_Instructions to follow_. Using the entries below, return word for word the lines from the one containing "Find adipose tissue" up to and including the last.

_Records supplied_.
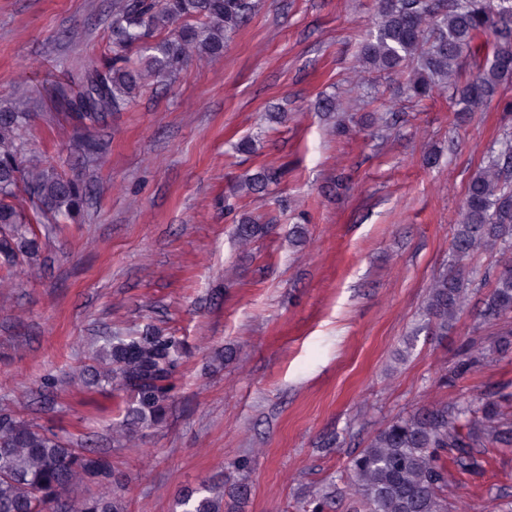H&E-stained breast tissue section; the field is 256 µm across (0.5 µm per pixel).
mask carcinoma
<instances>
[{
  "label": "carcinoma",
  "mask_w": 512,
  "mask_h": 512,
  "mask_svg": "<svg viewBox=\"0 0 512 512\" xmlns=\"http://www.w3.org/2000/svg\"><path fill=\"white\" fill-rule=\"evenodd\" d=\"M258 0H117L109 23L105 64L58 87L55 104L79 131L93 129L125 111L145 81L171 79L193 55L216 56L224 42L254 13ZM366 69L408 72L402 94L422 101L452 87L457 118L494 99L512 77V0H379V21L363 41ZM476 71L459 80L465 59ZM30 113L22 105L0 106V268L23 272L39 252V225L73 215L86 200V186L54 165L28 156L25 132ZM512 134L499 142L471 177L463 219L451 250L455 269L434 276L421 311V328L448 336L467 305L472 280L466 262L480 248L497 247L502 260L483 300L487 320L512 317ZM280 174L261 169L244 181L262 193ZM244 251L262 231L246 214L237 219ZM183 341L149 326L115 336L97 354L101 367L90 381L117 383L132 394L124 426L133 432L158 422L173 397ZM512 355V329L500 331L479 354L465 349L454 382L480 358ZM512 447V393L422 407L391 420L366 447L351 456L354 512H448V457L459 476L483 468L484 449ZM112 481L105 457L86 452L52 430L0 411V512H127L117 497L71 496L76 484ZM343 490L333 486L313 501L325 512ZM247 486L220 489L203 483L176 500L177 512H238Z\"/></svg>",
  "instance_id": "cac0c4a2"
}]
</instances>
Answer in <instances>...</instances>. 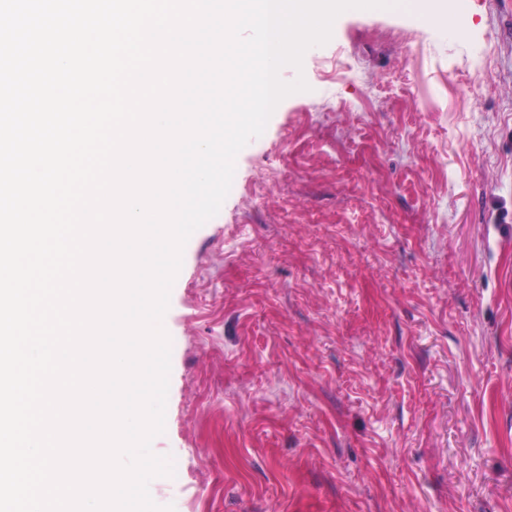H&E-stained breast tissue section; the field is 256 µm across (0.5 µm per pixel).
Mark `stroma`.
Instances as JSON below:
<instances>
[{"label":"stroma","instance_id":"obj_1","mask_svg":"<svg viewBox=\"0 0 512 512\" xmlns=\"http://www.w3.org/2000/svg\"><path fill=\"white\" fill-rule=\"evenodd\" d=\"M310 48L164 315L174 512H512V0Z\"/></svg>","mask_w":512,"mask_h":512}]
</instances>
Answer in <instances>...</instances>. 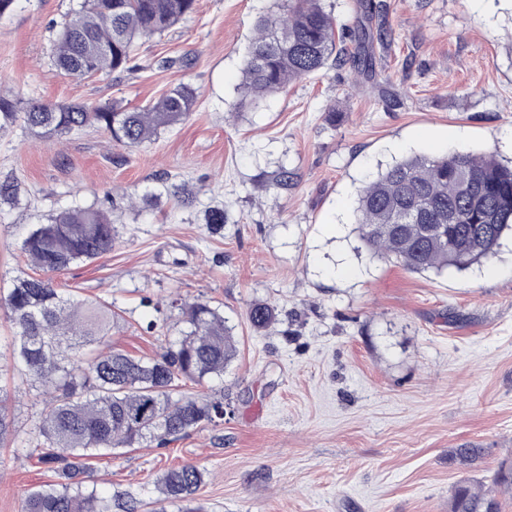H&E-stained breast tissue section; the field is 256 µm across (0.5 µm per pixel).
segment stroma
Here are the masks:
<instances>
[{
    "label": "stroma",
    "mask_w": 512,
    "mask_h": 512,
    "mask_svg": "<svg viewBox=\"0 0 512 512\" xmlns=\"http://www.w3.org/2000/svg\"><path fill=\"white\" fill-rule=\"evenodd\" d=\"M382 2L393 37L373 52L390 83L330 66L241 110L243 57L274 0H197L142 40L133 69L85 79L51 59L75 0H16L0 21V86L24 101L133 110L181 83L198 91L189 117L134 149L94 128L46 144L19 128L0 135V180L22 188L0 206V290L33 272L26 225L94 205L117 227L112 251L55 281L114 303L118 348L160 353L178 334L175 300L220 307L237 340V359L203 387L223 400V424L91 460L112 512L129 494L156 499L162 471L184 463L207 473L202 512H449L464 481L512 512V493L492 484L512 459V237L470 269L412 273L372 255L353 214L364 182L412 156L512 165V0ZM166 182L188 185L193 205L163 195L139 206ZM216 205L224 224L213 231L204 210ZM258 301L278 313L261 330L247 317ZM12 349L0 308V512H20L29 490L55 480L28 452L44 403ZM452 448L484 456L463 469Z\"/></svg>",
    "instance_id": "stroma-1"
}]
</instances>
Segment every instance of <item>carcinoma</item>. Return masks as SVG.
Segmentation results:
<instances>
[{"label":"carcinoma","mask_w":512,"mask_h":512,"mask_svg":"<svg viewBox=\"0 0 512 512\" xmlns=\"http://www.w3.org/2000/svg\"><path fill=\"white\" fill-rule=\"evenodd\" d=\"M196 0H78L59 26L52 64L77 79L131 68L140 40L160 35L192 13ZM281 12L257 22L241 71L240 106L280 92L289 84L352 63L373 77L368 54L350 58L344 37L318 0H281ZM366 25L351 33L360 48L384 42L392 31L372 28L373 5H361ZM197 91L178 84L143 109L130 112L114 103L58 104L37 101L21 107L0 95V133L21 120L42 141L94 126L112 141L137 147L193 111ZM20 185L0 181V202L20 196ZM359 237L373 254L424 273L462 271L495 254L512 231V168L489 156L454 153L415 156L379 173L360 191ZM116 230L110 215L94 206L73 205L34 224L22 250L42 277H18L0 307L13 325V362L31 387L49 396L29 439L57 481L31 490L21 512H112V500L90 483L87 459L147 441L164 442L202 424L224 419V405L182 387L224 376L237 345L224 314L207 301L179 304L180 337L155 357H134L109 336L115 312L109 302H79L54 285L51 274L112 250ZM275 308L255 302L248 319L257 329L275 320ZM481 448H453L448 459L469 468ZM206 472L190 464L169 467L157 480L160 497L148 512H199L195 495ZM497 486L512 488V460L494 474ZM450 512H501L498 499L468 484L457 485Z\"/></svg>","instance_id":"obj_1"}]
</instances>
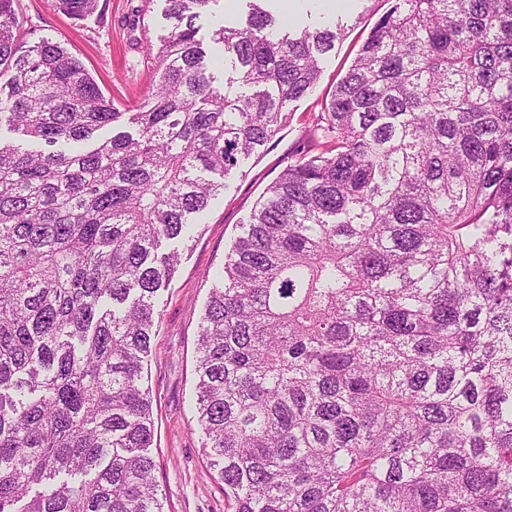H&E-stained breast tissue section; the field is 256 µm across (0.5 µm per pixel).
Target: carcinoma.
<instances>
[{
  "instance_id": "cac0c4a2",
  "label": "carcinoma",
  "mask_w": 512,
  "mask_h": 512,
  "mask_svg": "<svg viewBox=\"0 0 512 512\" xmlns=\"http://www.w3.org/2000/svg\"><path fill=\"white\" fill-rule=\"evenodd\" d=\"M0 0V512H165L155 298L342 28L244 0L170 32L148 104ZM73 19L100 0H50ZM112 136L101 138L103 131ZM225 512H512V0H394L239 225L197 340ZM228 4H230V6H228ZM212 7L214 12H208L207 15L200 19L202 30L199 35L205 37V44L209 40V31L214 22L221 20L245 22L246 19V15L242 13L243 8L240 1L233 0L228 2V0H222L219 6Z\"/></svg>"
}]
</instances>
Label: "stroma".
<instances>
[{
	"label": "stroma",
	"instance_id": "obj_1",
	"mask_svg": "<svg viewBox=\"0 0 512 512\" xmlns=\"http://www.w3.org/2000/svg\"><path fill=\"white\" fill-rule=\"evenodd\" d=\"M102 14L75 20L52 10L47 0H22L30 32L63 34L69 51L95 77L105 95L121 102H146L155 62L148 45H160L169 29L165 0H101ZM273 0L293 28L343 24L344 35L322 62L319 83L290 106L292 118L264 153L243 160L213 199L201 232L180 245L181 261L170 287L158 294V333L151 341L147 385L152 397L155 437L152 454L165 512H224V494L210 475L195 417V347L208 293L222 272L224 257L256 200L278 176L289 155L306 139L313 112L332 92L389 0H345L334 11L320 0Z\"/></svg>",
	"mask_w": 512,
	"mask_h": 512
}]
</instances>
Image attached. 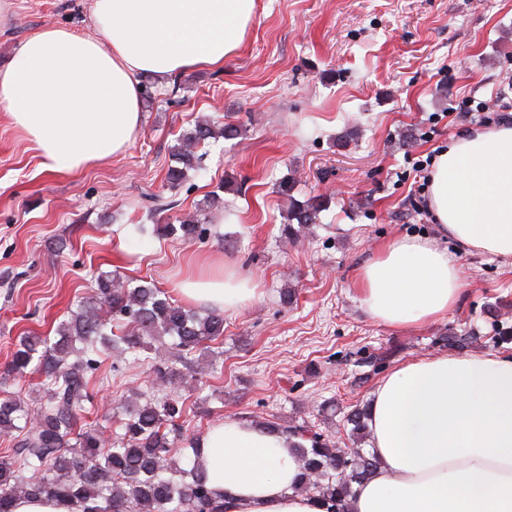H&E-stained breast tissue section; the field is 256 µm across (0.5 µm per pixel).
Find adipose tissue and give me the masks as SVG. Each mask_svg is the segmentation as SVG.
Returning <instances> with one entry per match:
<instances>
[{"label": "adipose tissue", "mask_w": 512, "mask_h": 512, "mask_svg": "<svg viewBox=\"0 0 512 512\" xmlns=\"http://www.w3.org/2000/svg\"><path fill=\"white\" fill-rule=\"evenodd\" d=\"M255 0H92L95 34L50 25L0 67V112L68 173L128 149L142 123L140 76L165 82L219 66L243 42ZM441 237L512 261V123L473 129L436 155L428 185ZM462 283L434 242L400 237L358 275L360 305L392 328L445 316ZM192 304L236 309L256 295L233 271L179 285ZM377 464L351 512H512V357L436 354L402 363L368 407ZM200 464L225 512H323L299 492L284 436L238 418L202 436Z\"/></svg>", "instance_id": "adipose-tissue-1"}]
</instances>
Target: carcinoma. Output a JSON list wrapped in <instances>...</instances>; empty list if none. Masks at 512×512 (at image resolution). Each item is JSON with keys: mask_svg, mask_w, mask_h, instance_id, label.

_Expected answer_.
Find adipose tissue and give me the masks as SVG. Each mask_svg is the segmentation as SVG.
Returning <instances> with one entry per match:
<instances>
[{"label": "adipose tissue", "mask_w": 512, "mask_h": 512, "mask_svg": "<svg viewBox=\"0 0 512 512\" xmlns=\"http://www.w3.org/2000/svg\"><path fill=\"white\" fill-rule=\"evenodd\" d=\"M255 0H92L95 34L50 25L0 67V112L68 173L128 149L142 123L140 76L165 82L219 66L243 42ZM441 237L512 261V123L473 129L436 155L428 185ZM462 283L434 242L400 237L358 275L360 305L392 328L445 316ZM192 304L236 309L256 295L233 271L179 285ZM377 464L351 512H512V357L436 354L402 363L368 407ZM200 464L225 512H323L299 492L284 436L238 418L202 436Z\"/></svg>", "instance_id": "adipose-tissue-1"}]
</instances>
Target: carcinoma. Output a JSON list wrapped in <instances>...</instances>; empty list if none. Masks at 512×512 (at image resolution). Each item is JSON with keys: mask_svg, mask_w, mask_h, instance_id, label.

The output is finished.